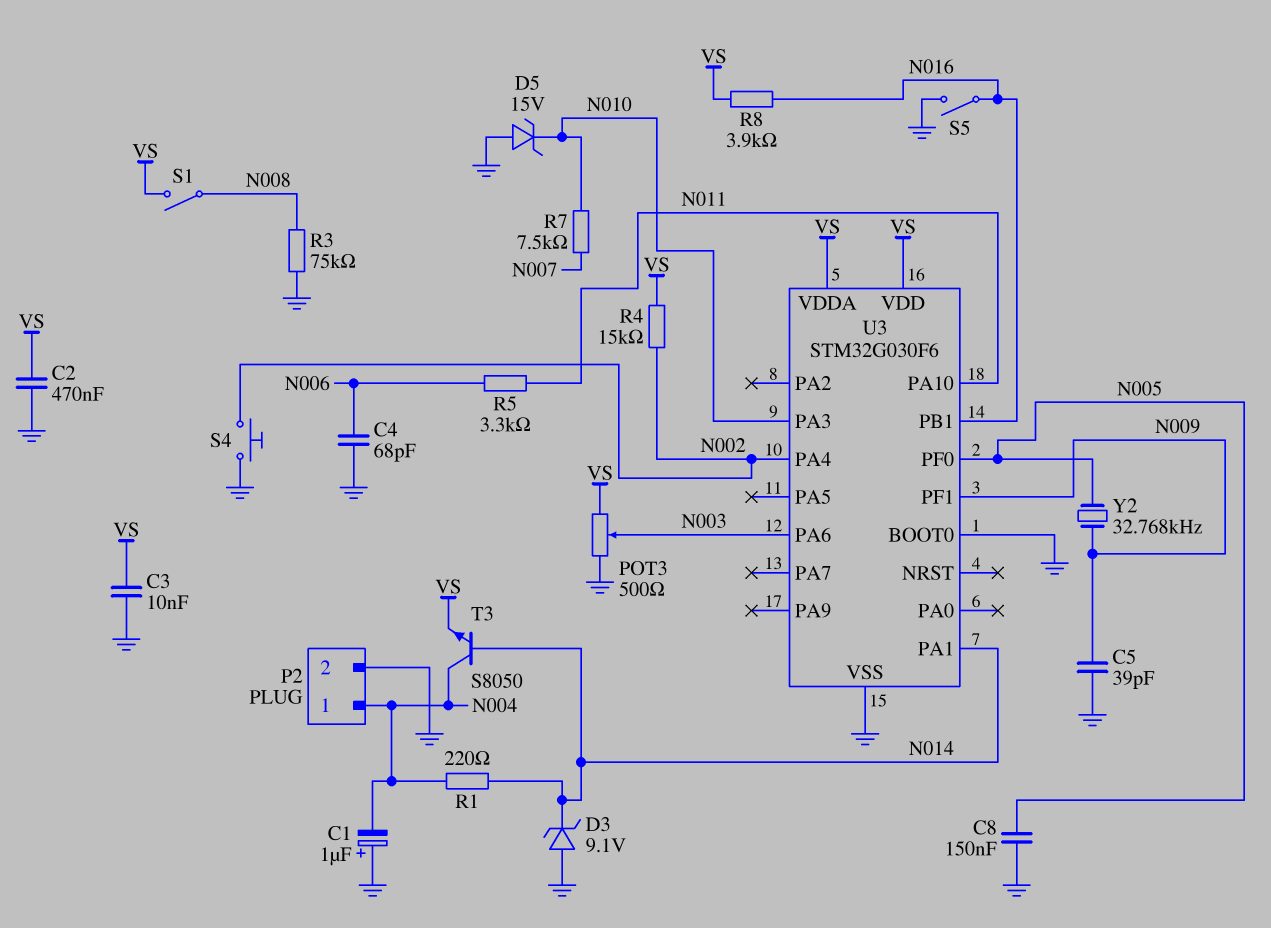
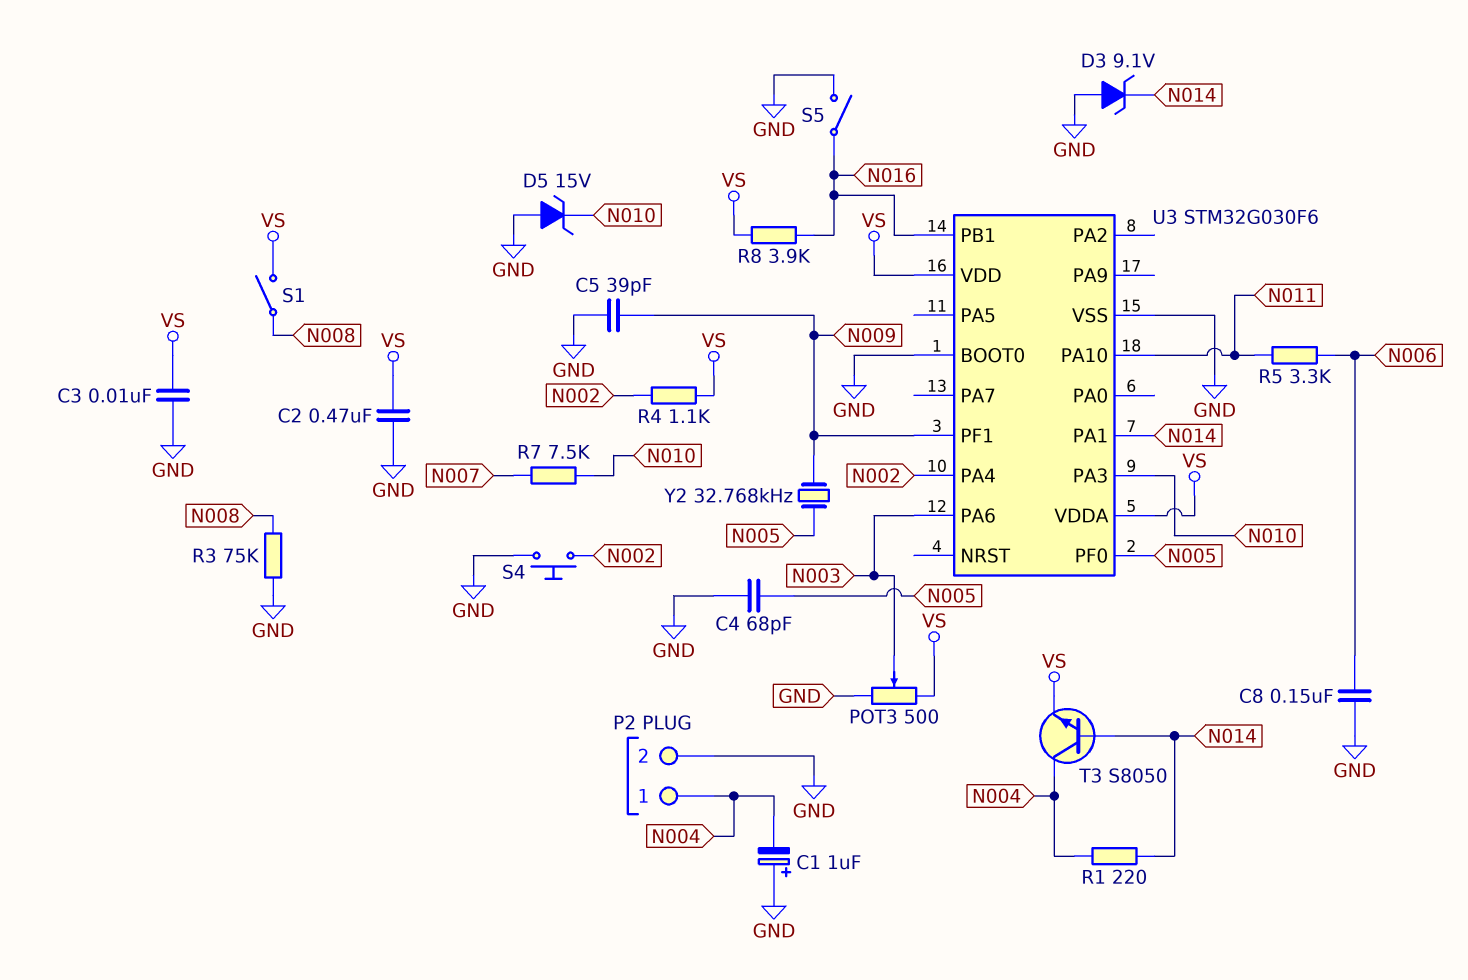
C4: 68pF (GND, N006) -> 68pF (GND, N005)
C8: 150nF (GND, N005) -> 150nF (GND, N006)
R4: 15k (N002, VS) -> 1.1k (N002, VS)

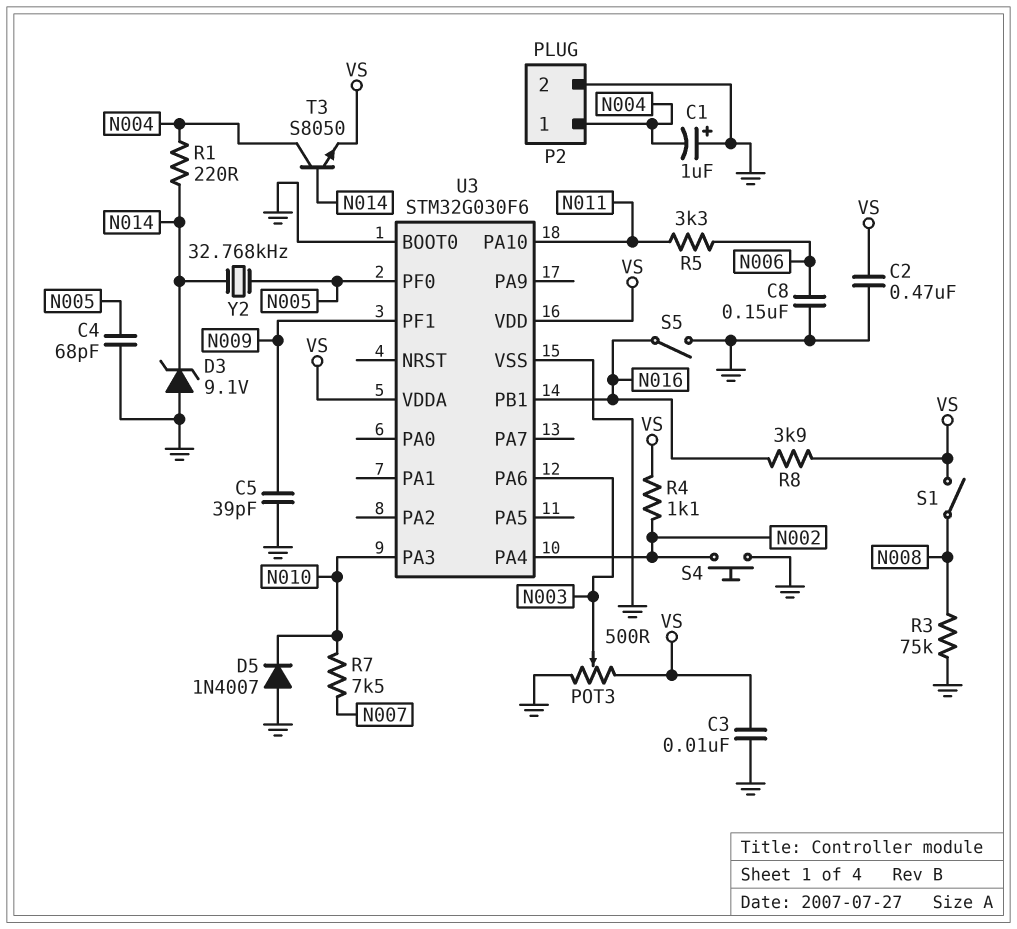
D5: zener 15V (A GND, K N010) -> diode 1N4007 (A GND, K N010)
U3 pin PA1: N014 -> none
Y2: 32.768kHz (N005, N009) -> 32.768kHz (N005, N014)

----------

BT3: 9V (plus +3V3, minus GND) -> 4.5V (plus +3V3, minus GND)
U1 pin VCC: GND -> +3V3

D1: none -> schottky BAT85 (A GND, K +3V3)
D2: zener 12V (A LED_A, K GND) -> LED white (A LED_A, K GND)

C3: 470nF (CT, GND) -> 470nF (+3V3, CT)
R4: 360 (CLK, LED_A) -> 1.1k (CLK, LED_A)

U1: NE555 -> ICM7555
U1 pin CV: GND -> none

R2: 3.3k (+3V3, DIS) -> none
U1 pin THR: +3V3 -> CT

----------

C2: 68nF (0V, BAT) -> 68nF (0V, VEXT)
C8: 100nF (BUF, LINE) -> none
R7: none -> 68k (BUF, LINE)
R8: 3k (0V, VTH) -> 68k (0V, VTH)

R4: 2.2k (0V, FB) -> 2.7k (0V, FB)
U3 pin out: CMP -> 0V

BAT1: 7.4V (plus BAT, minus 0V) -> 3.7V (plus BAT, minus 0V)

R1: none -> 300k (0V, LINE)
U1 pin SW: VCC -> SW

----------

Work task: In the listing above, find the line with "U3 pin out: CMP -> 0V" and the line with "U1 pin SW: VCC -> SW". Output those two lines and every line between them, exactly as written.

Response for this exercise:
U3 pin out: CMP -> 0V

BAT1: 7.4V (plus BAT, minus 0V) -> 3.7V (plus BAT, minus 0V)

R1: none -> 300k (0V, LINE)
U1 pin SW: VCC -> SW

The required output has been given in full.